» About this exercise:
From the entries that follow, copy exactly the lines beginning at the line holding "(377, 190) = (386, 263): grey" and continuing through the line holding "(566, 419) = (387, 524): red".

» The data:
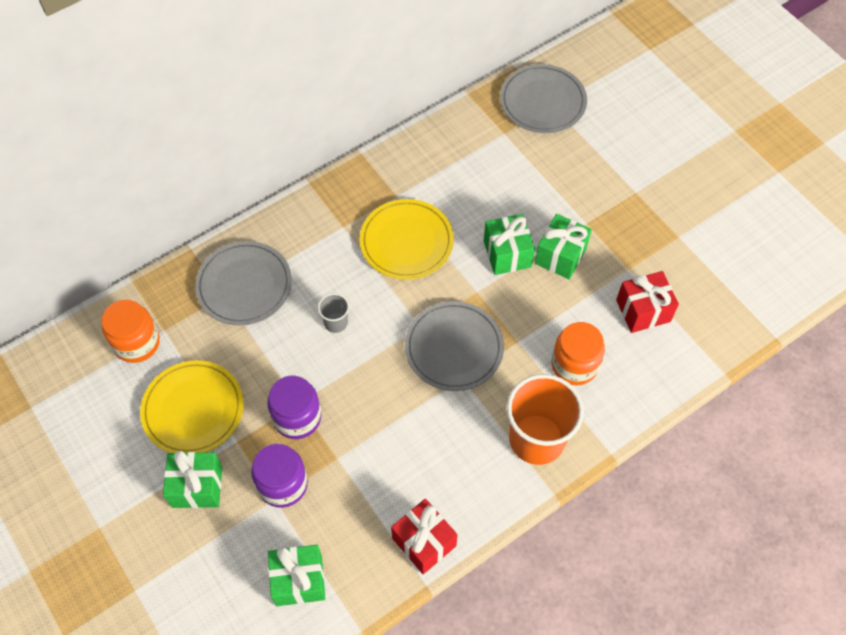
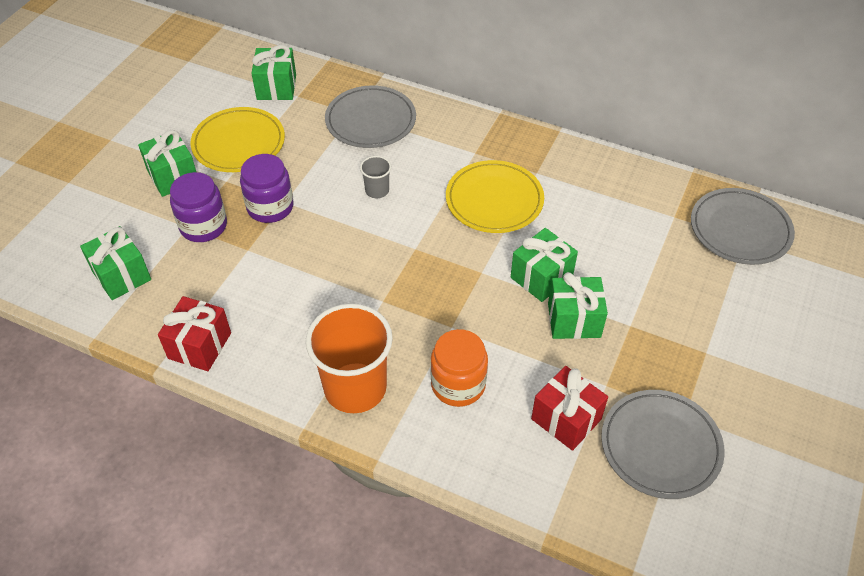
camera: 60 degrees right, 10 degrees down
(137, 343) = (276, 87): orange jar -> green gift
(454, 348) = (409, 282): grey plate -> grey plate (660, 446)

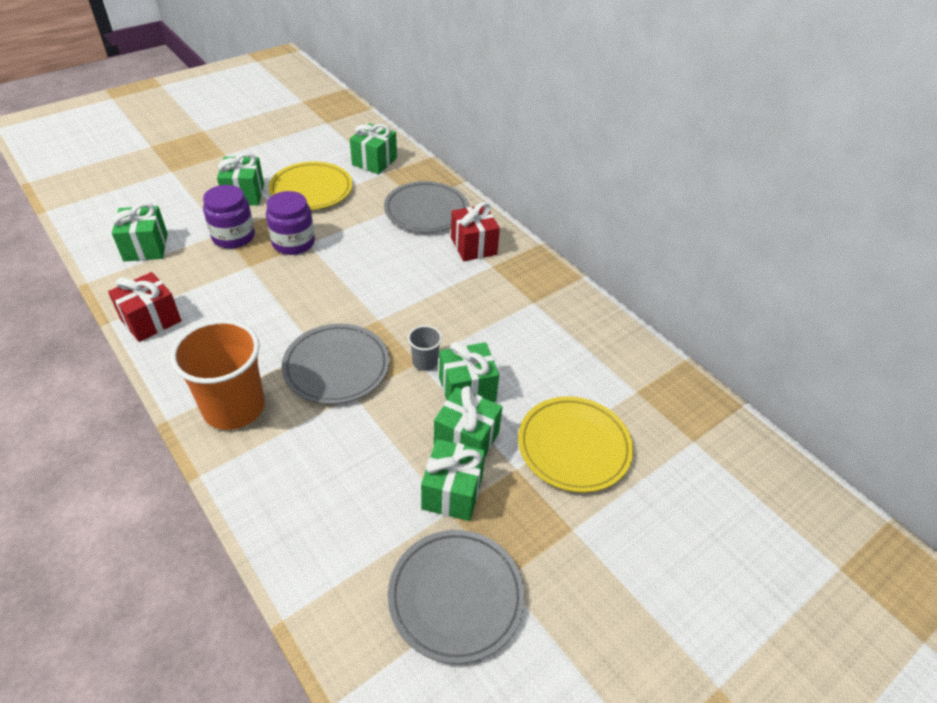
camera: 25 degrees right, 5 degrees down
(377, 190) = (386, 263): grey cup -> grey cup (425, 362)
(458, 384) = (318, 445): orange jar -> none
(494, 200) = (477, 309): yellow plate -> yellow plate (574, 446)
(566, 419) = (387, 524): red gift -> red gift (473, 246)
(596, 369) = (452, 492): none -> green gift
(740, 230) = (695, 431): grey plate -> grey plate (336, 367)

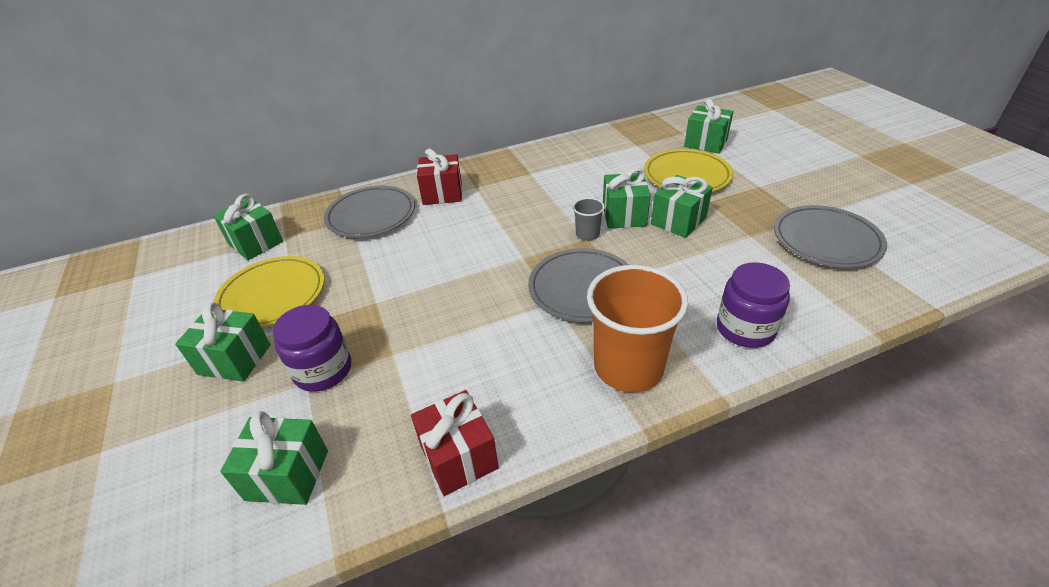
camera: 70 degrees left, 5 degrees down
(293, 243) = (368, 314): purple jar -> purple jar (745, 329)
(452, 492) = (732, 233): green gift -> green gift (705, 143)

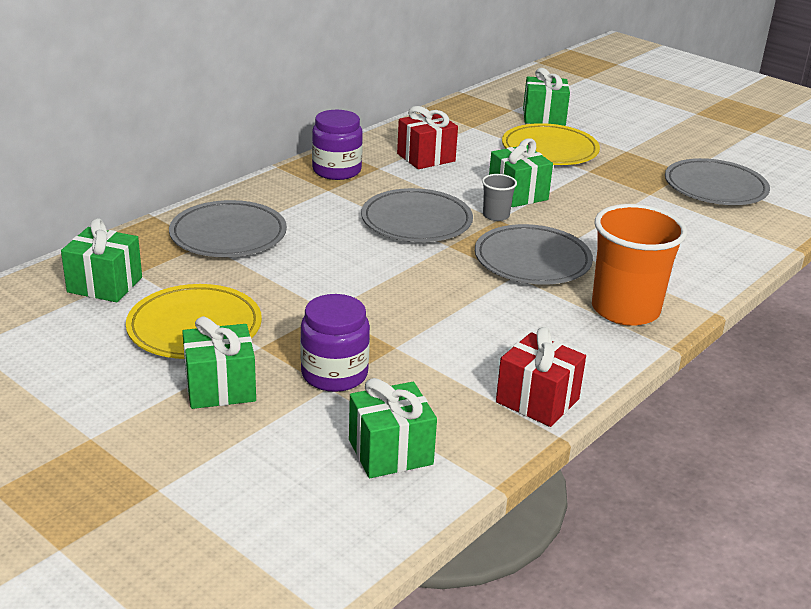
camera: 30 degrees left, 10 degrees down
(442, 193) = (294, 201): red gift -> red gift (426, 157)
(517, 228) = (416, 221): none -> grey plate
(678, 221) = (574, 191): green gift -> none
(745, 329) = (698, 264): purple jar -> purple jar (337, 170)

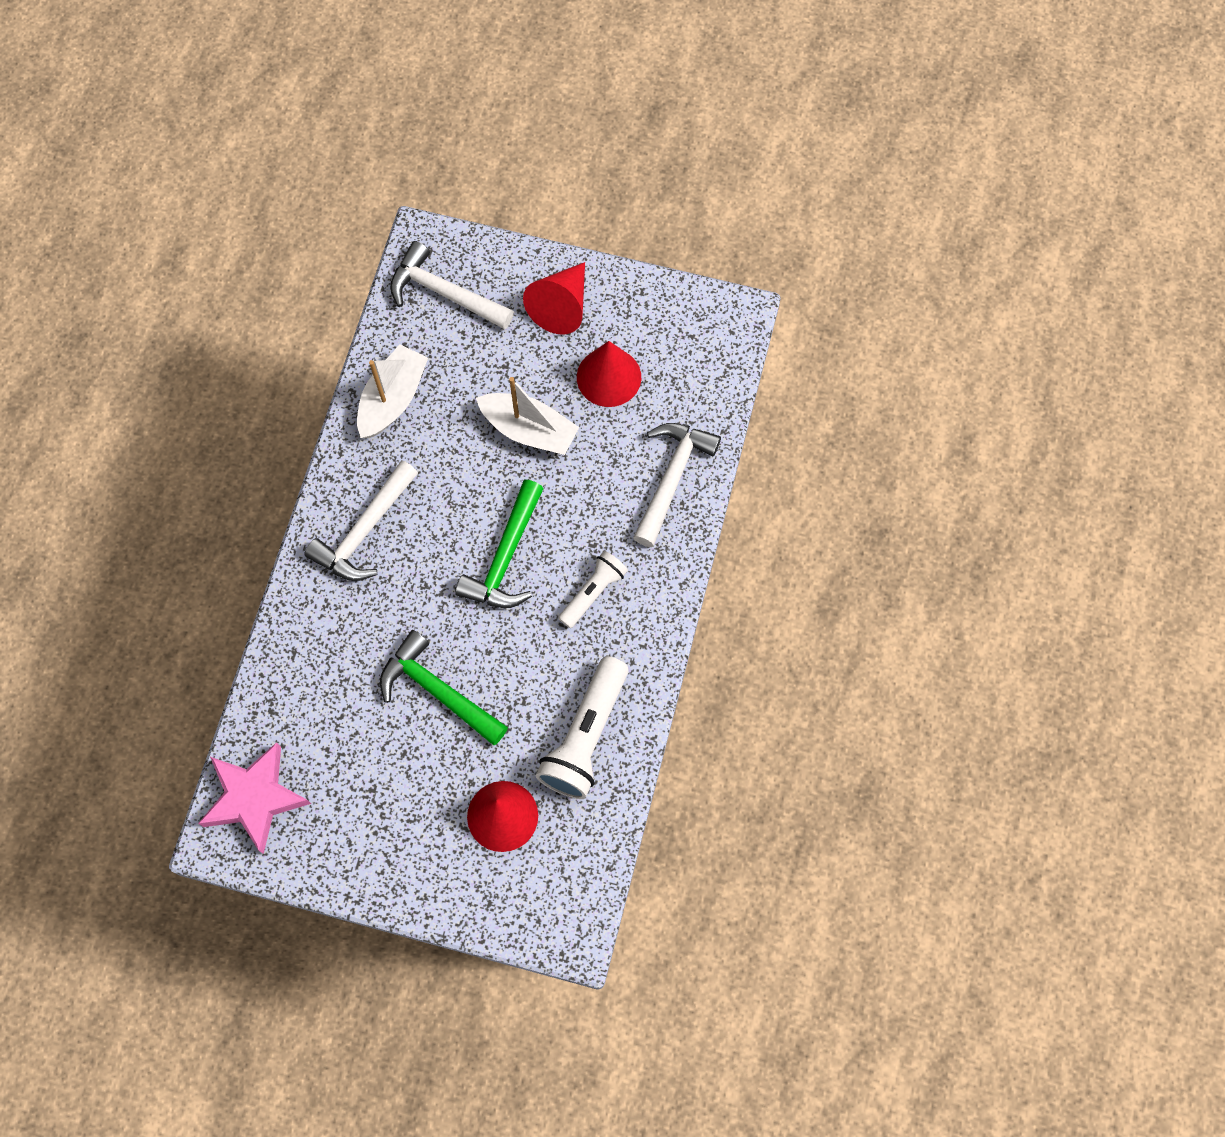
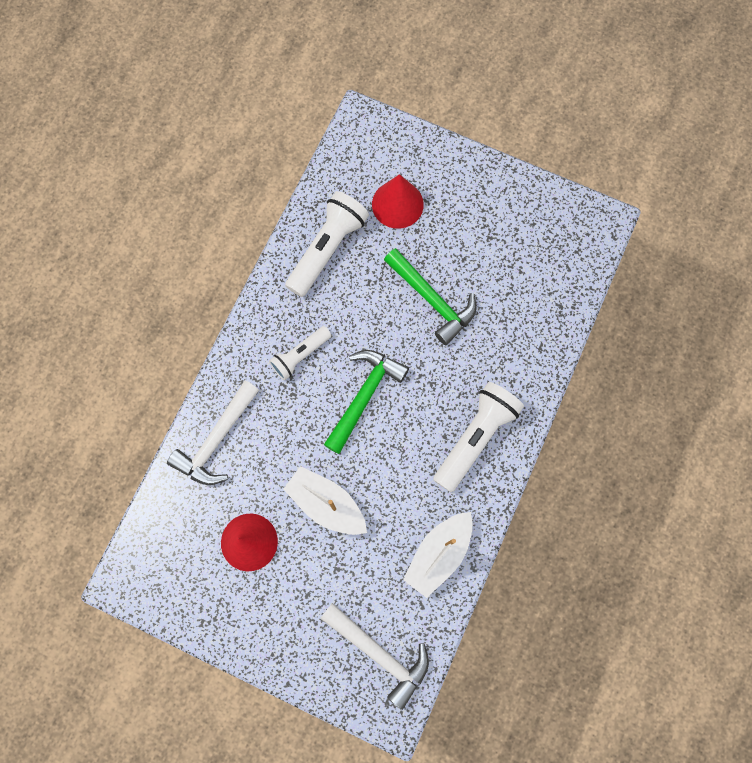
camera: 170 degrees left, 5 degrees up
(255, 798) = (576, 246): pink star -> none
(364, 531) = (475, 438): white hammer -> white flashlight
(561, 306) = (276, 620): red cone -> none

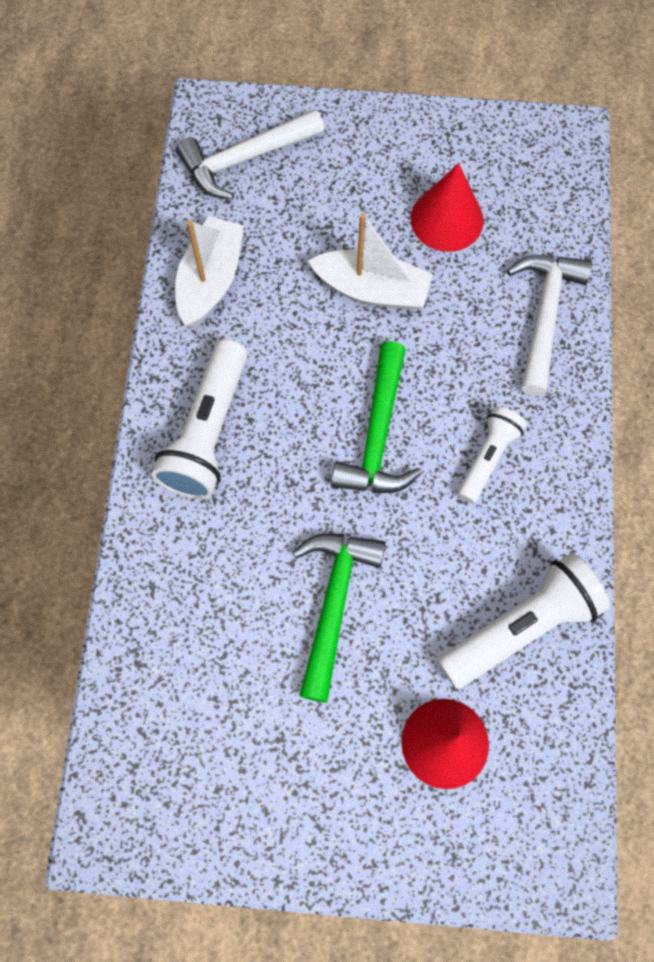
camera: 160 degrees right, 5 degrees down
(327, 249) = (520, 627): white flashlight -> white flashlight turned 135 degrees counterclockwise
(379, 654) = (245, 159): white hammer -> white hammer turned 45 degrees counterclockwise
(432, 300) = (334, 603): green hammer -> green hammer turned 75 degrees clockwise

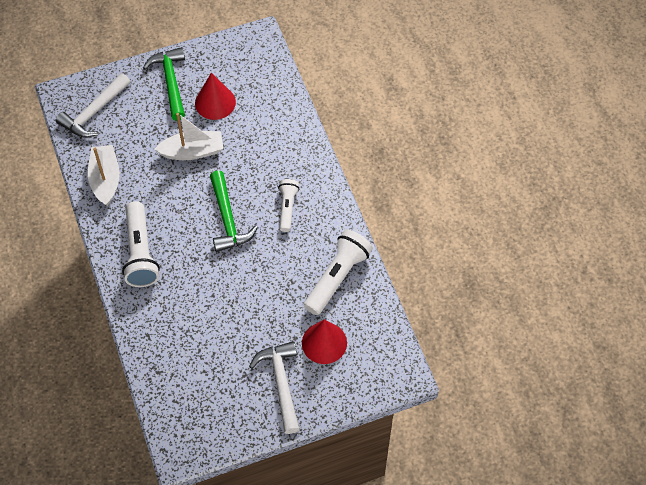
camera: 25 degrees left, 10 degrees down
(334, 603) = (242, 305): green hammer -> green hammer (171, 82)
(544, 316) = (286, 130): white hammer -> white hammer (281, 383)

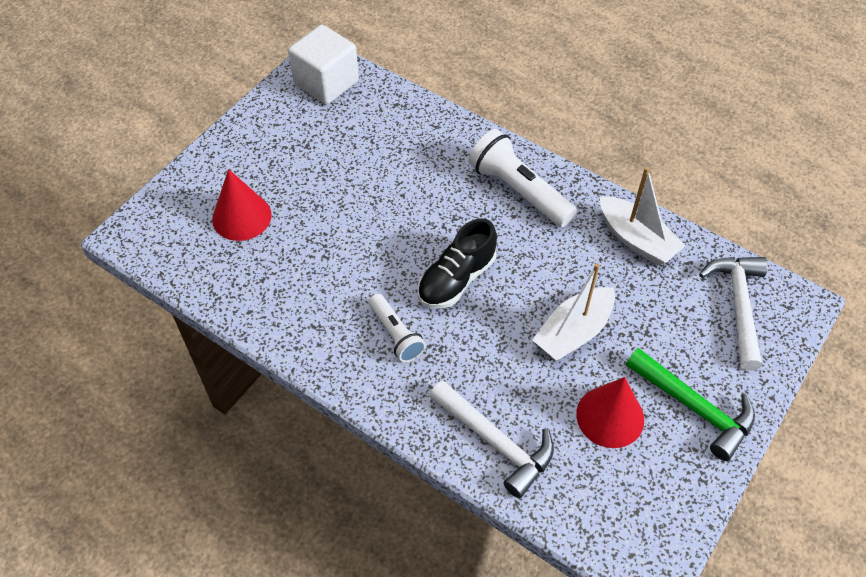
camera: 145 degrees right, 5 degrees down
(190, 425) = (326, 82): none -> white cube
(227, 219) = (456, 279): green hammer -> black shoe
(281, 383) = (262, 158): white hammer -> white hammer (495, 442)
(337, 277) = (273, 290): white flashlight -> none

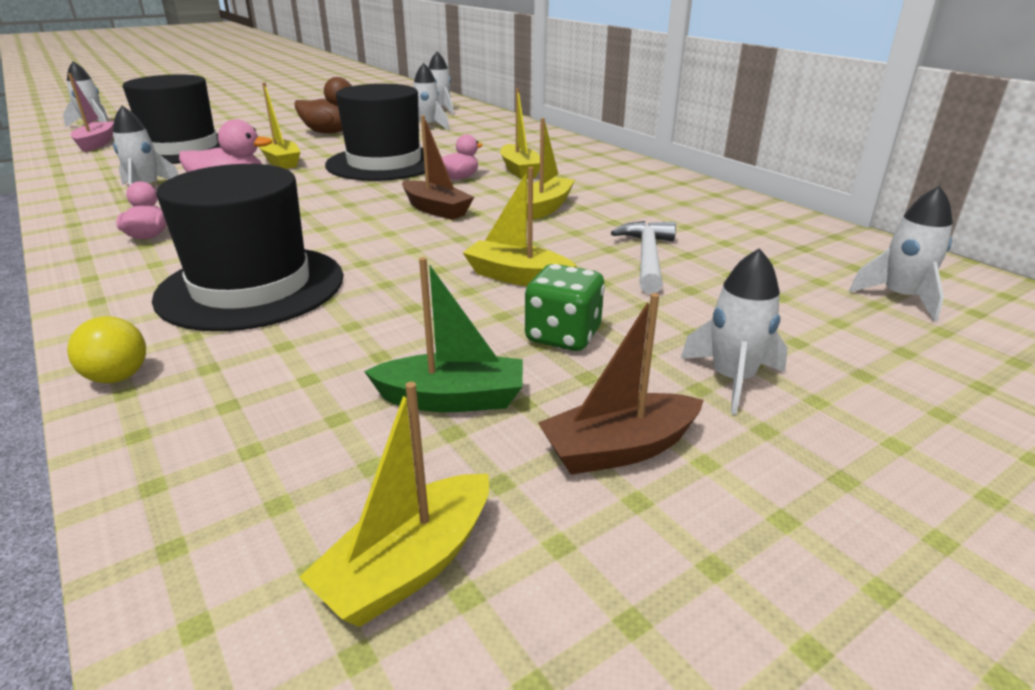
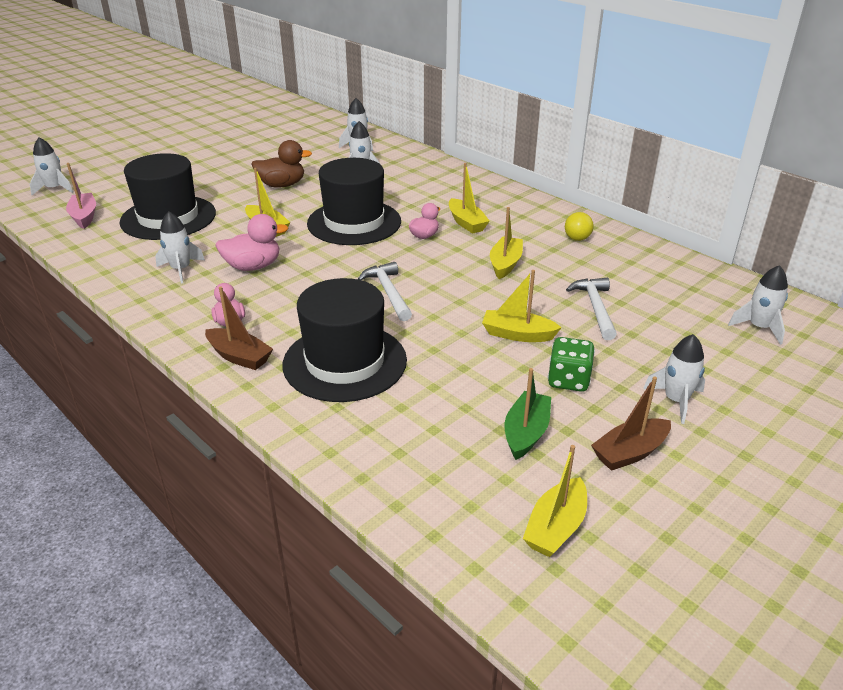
camera: 10 degrees left, 5 degrees up
(118, 377) = (317, 442): yellow ball -> yellow ball (577, 239)
(373, 223) = (388, 292): none -> white hammer
(436, 209) = (426, 273): brown boat -> brown boat (239, 357)
(452, 399) = (526, 433): green boat -> green boat turned 60 degrees counterclockwise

» Task answer:
(377, 190) = (386, 263): grey cup -> grey cup (425, 362)
(458, 384) = (318, 445): orange jar -> none
(494, 200) = (477, 309): yellow plate -> yellow plate (574, 446)
(566, 419) = (387, 524): red gift -> red gift (473, 246)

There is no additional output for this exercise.